__BRIEF__
Transcribe all the lines below exactly. Omit the pictures.

[Stored dataset items]
★ ★ ★ ★

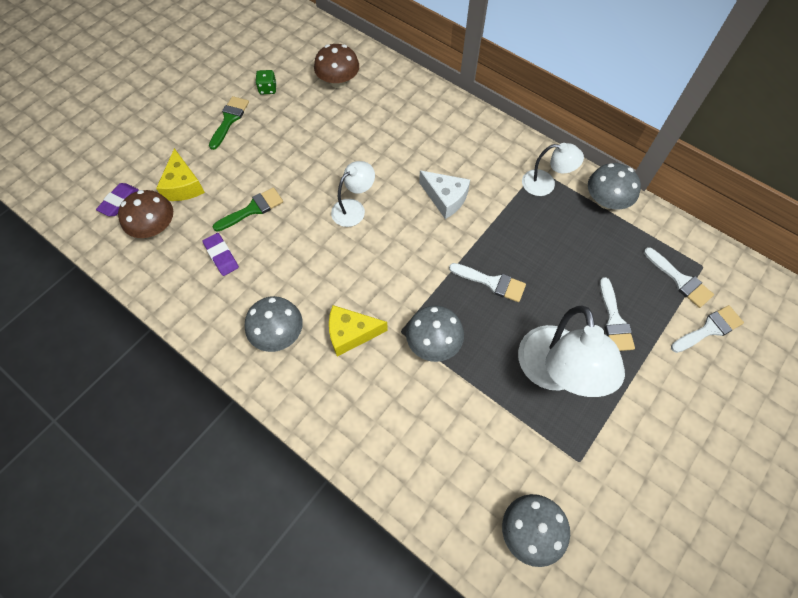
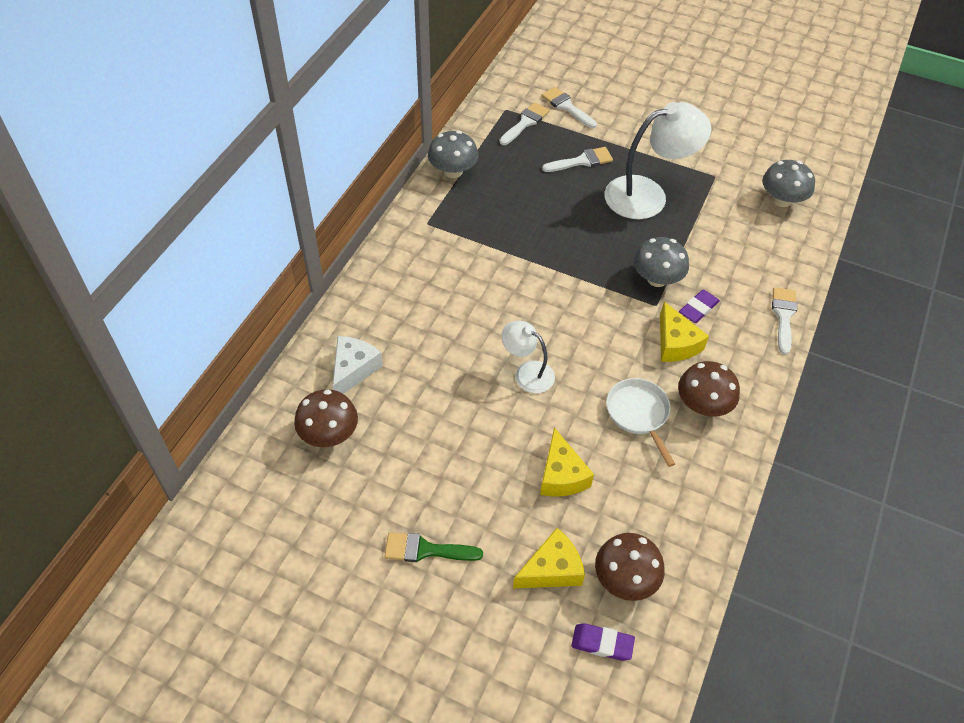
camera: 105 degrees left, 10 degrees down
(221, 256) = (635, 488): purple eraser -> purple eraser (698, 308)
(253, 209) = (561, 475): green brush -> yellow cheese
(268, 89) = (358, 517): green dice -> none
(278, 334) = (703, 405): grey mushroom -> brown mushroom
(286, 279) = (639, 414): none -> white pan
(445, 198) = (488, 293): white cheese -> white cheese (353, 370)
(492, 282) = (576, 244): white brush -> white brush (783, 316)
(545, 184) = (445, 215): white lamp -> none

★ ★ ★ ★

__ANSWER AREA__
camera: 105 degrees left, 10 degrees down
(221, 256) = (635, 488): purple eraser -> purple eraser (698, 308)
(253, 209) = (561, 475): green brush -> yellow cheese
(268, 89) = (358, 517): green dice -> none
(278, 334) = (703, 405): grey mushroom -> brown mushroom
(286, 279) = (639, 414): none -> white pan
(445, 198) = (488, 293): white cheese -> white cheese (353, 370)
(492, 282) = (576, 244): white brush -> white brush (783, 316)
(545, 184) = (445, 215): white lamp -> none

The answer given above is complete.